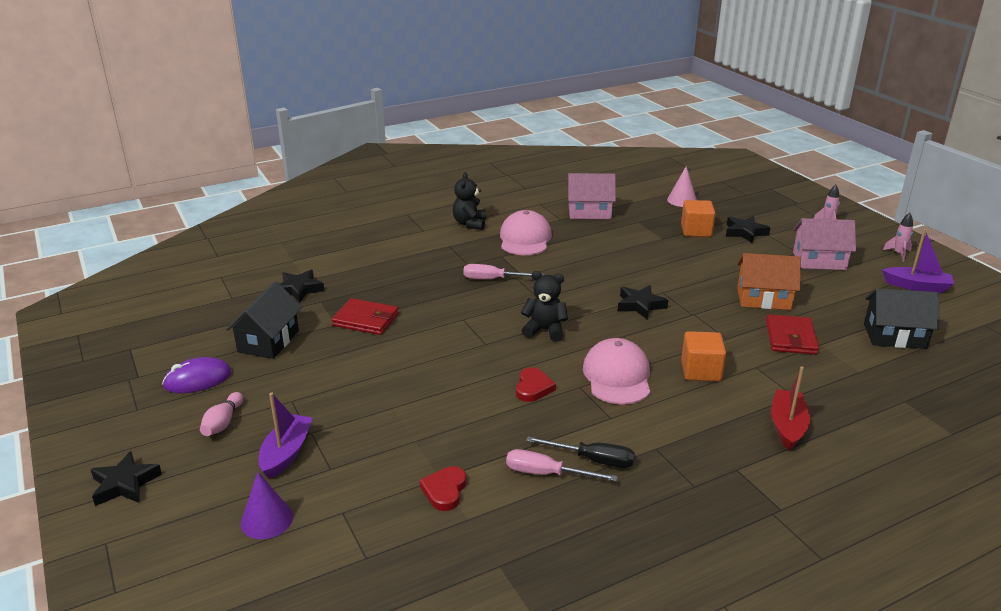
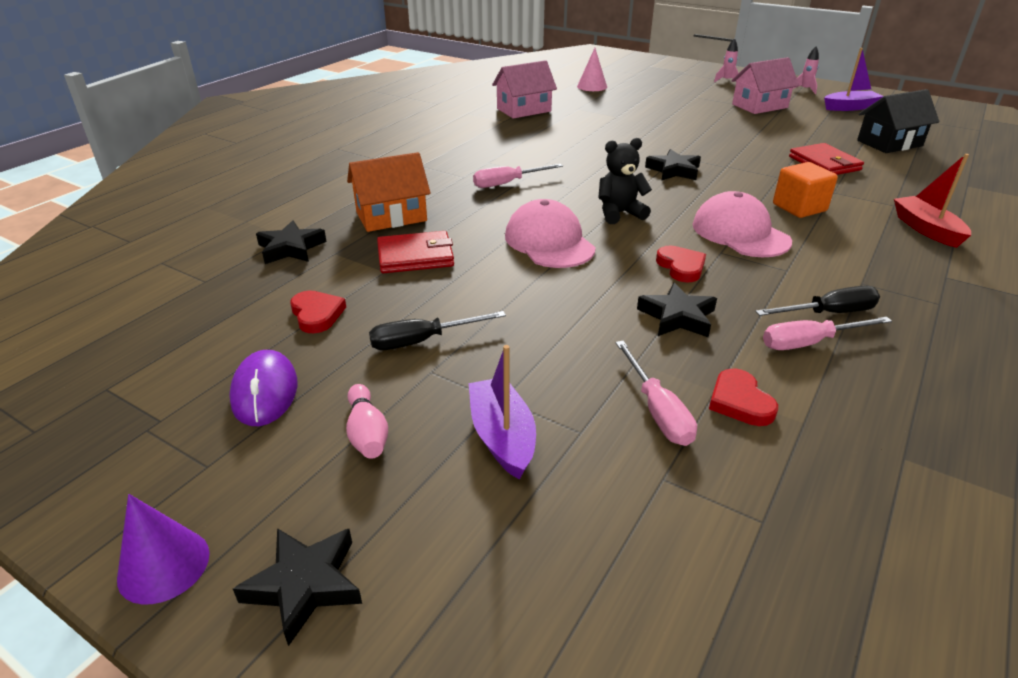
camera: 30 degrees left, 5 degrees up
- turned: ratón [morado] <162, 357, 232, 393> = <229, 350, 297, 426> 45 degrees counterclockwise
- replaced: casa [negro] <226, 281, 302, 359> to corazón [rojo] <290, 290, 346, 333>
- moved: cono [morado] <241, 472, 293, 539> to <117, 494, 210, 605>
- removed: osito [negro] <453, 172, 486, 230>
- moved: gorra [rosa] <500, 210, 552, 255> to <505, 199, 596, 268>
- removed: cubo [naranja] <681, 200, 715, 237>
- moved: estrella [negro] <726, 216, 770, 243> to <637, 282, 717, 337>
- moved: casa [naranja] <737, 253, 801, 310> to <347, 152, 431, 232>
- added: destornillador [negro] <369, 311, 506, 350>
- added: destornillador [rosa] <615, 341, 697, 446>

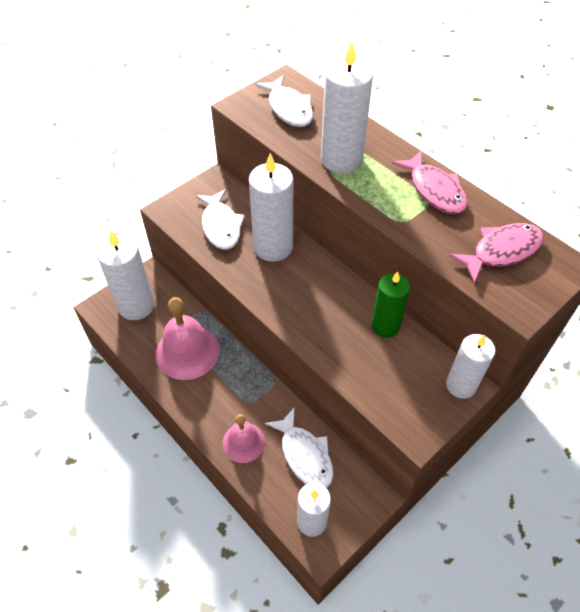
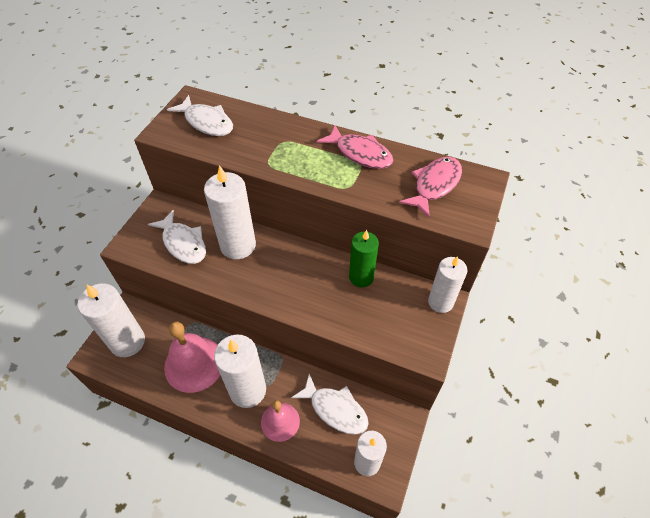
camera: 25 degrees left, 0 degrees up
- moved: vela [blanco] <321, 41, 373, 173> to <214, 334, 266, 408>

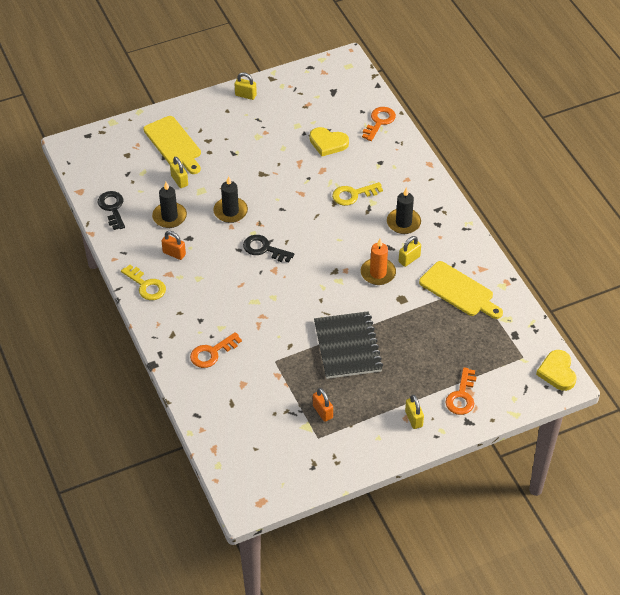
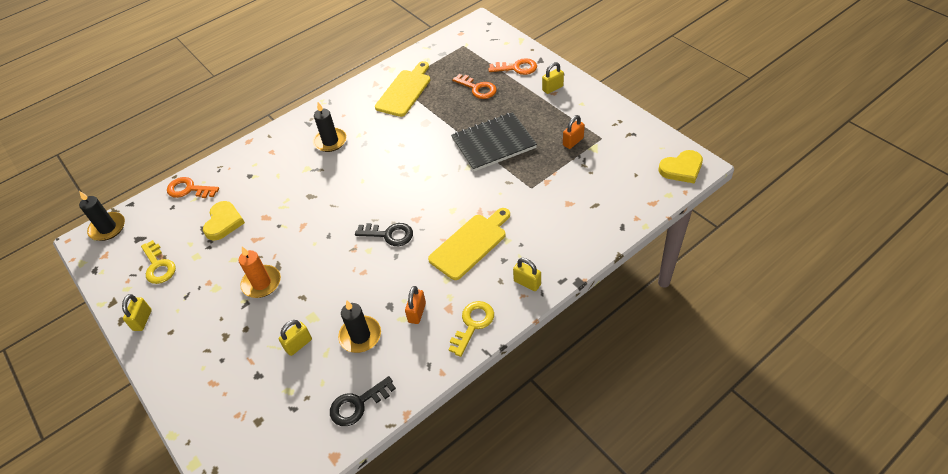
camera: 100 degrees left, 0 degrees up
- moved: tabla de cortar [amarillo] <143, 116, 201, 174> to <428, 208, 510, 280>
- moved: llave [naranja] <190, 332, 242, 368> to <452, 74, 497, 99>
- moved: vela [negro] <213, 176, 248, 223> to <79, 191, 125, 241>
- turned: llave [negro] <243, 235, 294, 263> = <355, 223, 413, 246> 90 degrees counterclockwise
- moved: llave [amarillo] <332, 182, 383, 206> to <141, 240, 176, 284>
- moved: vela [naranja] <361, 239, 396, 285> to <238, 247, 281, 298>
- moved: candado [amarillo] <399, 236, 421, 267> to <513, 258, 541, 291>
- moved: corazón [amarillo] <536, 350, 576, 391> to <659, 150, 703, 183>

·····

What is being asked
Your answer must be an exact transcription of every entry, minus the pictures.

Answer box
camera: 30 degrees left, 5 degrees up
- turned: ratón [morado] <162, 357, 232, 393> = <229, 350, 297, 426> 45 degrees counterclockwise
- replaced: casa [negro] <226, 281, 302, 359> to corazón [rojo] <290, 290, 346, 333>
- moved: cono [morado] <241, 472, 293, 539> to <117, 494, 210, 605>
- removed: osito [negro] <453, 172, 486, 230>
- moved: gorra [rosa] <500, 210, 552, 255> to <505, 199, 596, 268>
- removed: cubo [naranja] <681, 200, 715, 237>
- moved: estrella [negro] <726, 216, 770, 243> to <637, 282, 717, 337>
- moved: casa [naranja] <737, 253, 801, 310> to <347, 152, 431, 232>
- added: destornillador [negro] <369, 311, 506, 350>
- added: destornillador [rosa] <615, 341, 697, 446>

camera: 25 degrees left, 0 degrees up
- moved: vela [blanco] <321, 41, 373, 173> to <214, 334, 266, 408>

camera: 100 degrees left, 0 degrees up
- moved: tabla de cortar [amarillo] <143, 116, 201, 174> to <428, 208, 510, 280>
- moved: llave [naranja] <190, 332, 242, 368> to <452, 74, 497, 99>
- moved: vela [negro] <213, 176, 248, 223> to <79, 191, 125, 241>
- turned: llave [negro] <243, 235, 294, 263> = <355, 223, 413, 246> 90 degrees counterclockwise
- moved: llave [amarillo] <332, 182, 383, 206> to <141, 240, 176, 284>
- moved: vela [naranja] <361, 239, 396, 285> to <238, 247, 281, 298>
- moved: candado [amarillo] <399, 236, 421, 267> to <513, 258, 541, 291>
- moved: corazón [amarillo] <536, 350, 576, 391> to <659, 150, 703, 183>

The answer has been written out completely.